### What the task requires
Your copy should begin at the line containing "D203: zener (A" and end at the last line of the records below, matching each line exactly and leaving out pictures.

[Source records]
◆ ◆ ◆ ◆
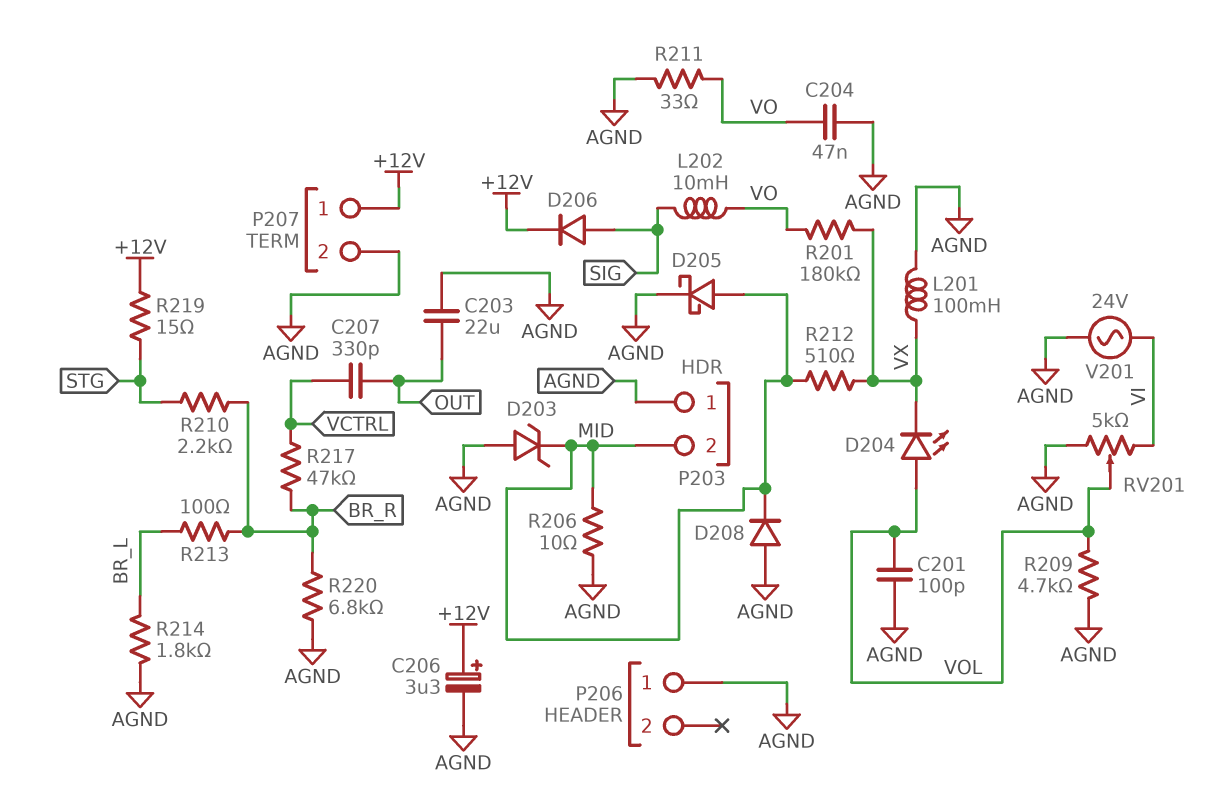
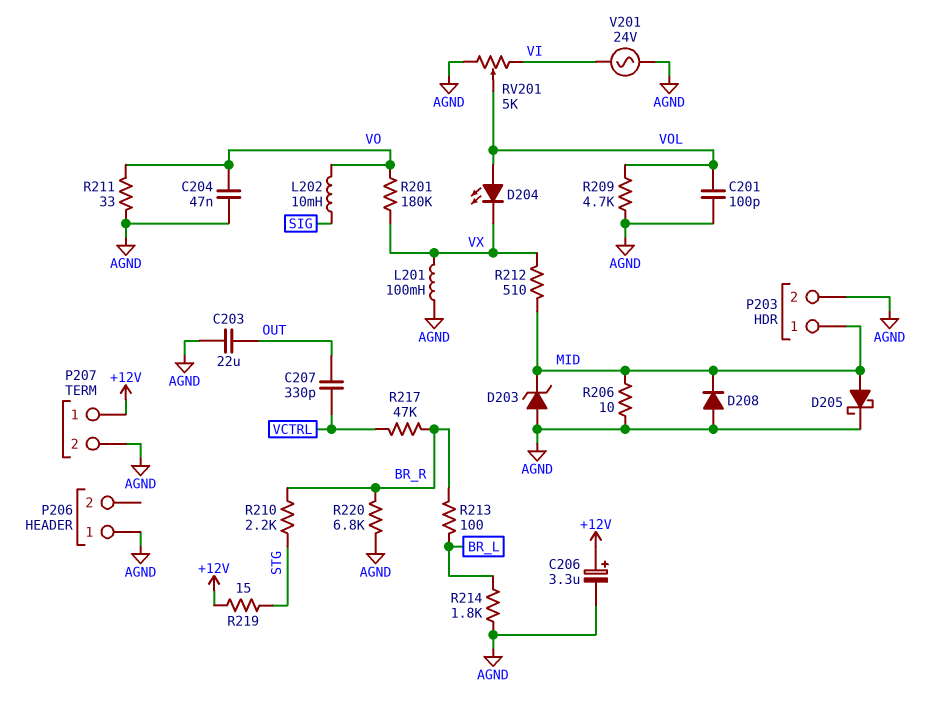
D206: diode (A SIG, K +12V) -> none
P203 pin 1: AGND -> MID
P203 pin 2: MID -> AGND

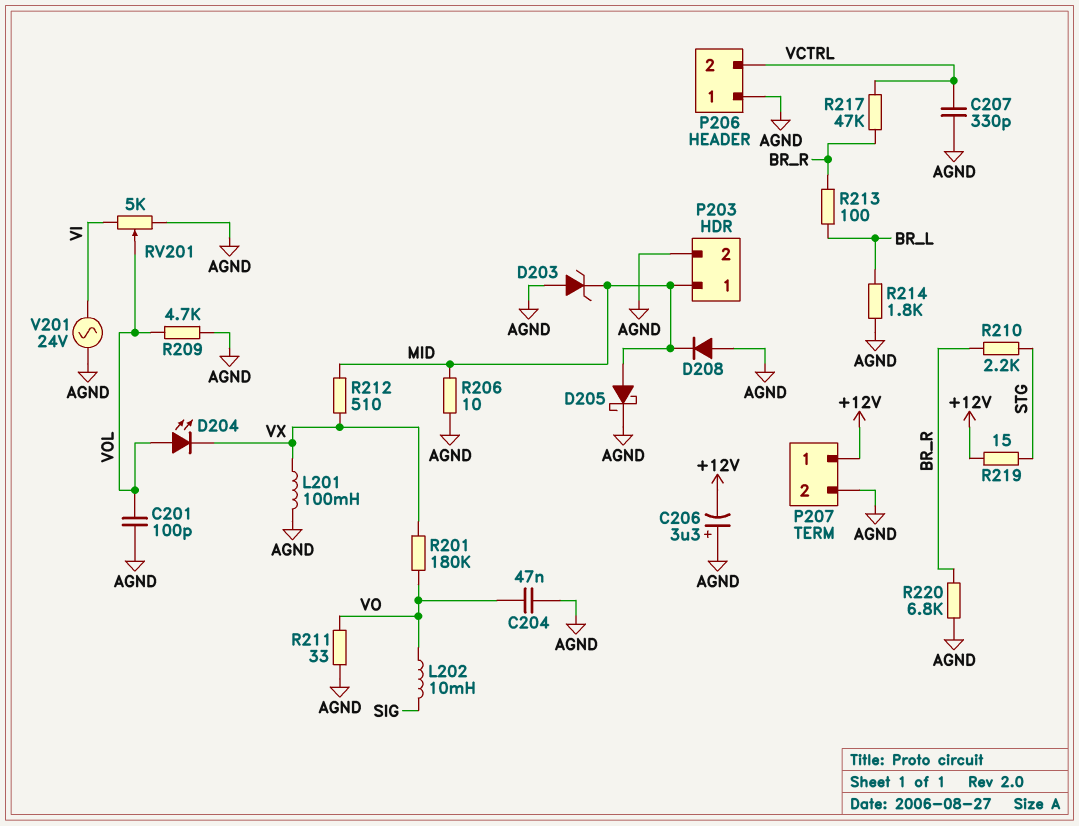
C203: 22uF (AGND, OUT) -> none
C206: 3.3uF (plus +12V, minus AGND) -> 3.3uF (plus AGND, minus +12V)
C207: 330pF (OUT, VCTRL) -> 330pF (AGND, VCTRL)
P206 pin 2: none -> VCTRL

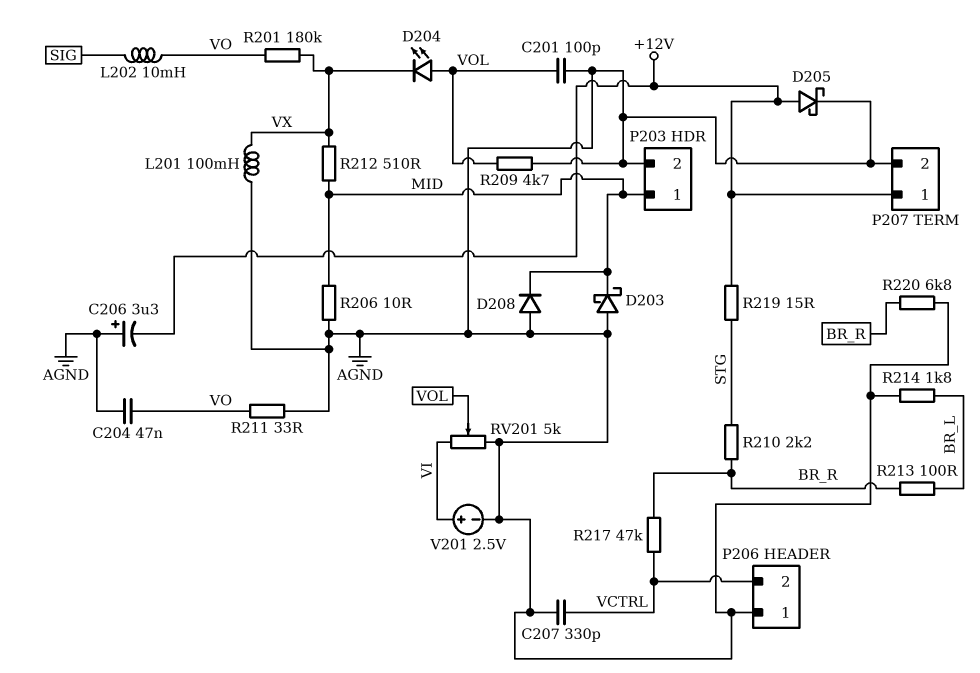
D203: zener (A AGND, K MID) -> schottky (A AGND, K MID)
D205: schottky (A MID, K AGND) -> schottky (A +12V, K AGND)
V201: AC 24V (AGND, VI) -> 2.5V (plus VI, minus AGND)

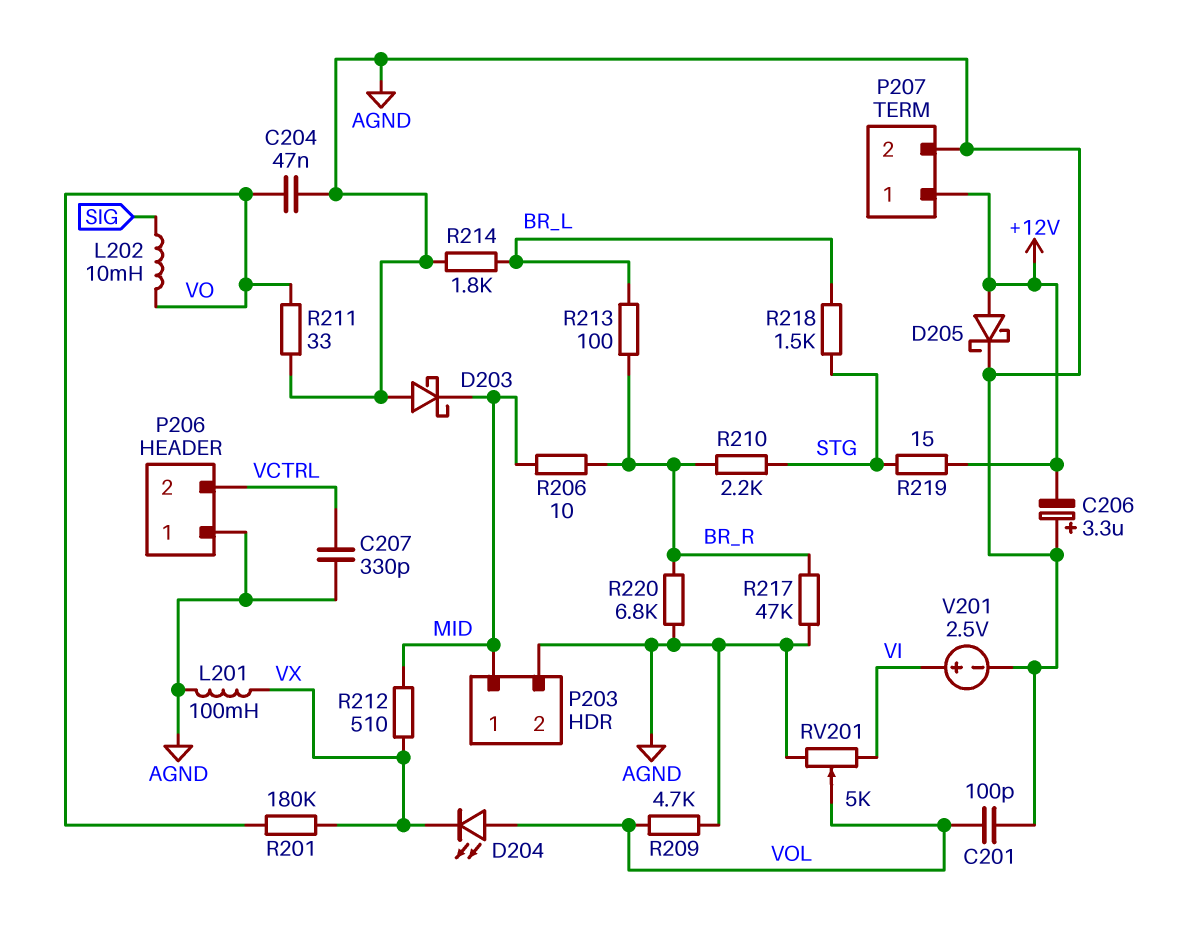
D208: diode (A AGND, K MID) -> none
R206: 10 (AGND, MID) -> 10 (BR_R, MID)
R217: 47k (BR_R, VCTRL) -> 47k (AGND, BR_R)
R218: none -> 1.5k (BR_L, STG)

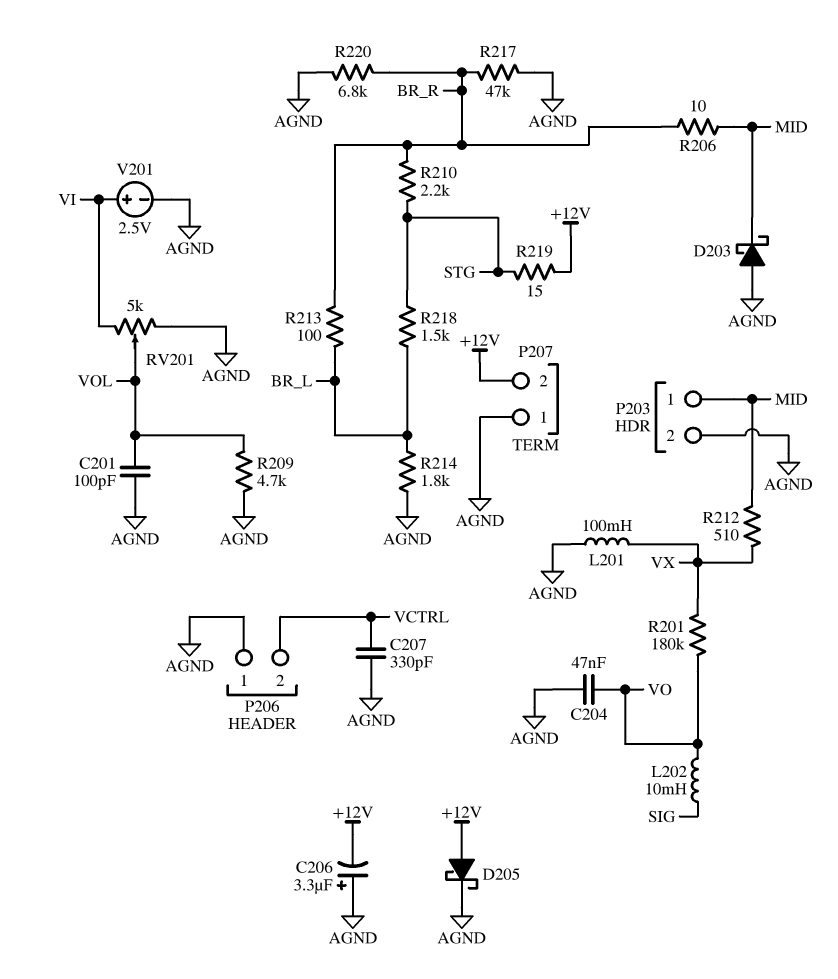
D204: LED (A VOL, K VX) -> none
P207 pin 1: +12V -> AGND
P207 pin 2: AGND -> +12V
R211: 33 (AGND, VO) -> none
◆ ◆ ◆ ◆
### Written response
D203: zener (A AGND, K MID) -> schottky (A AGND, K MID)
D205: schottky (A MID, K AGND) -> schottky (A +12V, K AGND)
V201: AC 24V (AGND, VI) -> 2.5V (plus VI, minus AGND)

D208: diode (A AGND, K MID) -> none
R206: 10 (AGND, MID) -> 10 (BR_R, MID)
R217: 47k (BR_R, VCTRL) -> 47k (AGND, BR_R)
R218: none -> 1.5k (BR_L, STG)

D204: LED (A VOL, K VX) -> none
P207 pin 1: +12V -> AGND
P207 pin 2: AGND -> +12V
R211: 33 (AGND, VO) -> none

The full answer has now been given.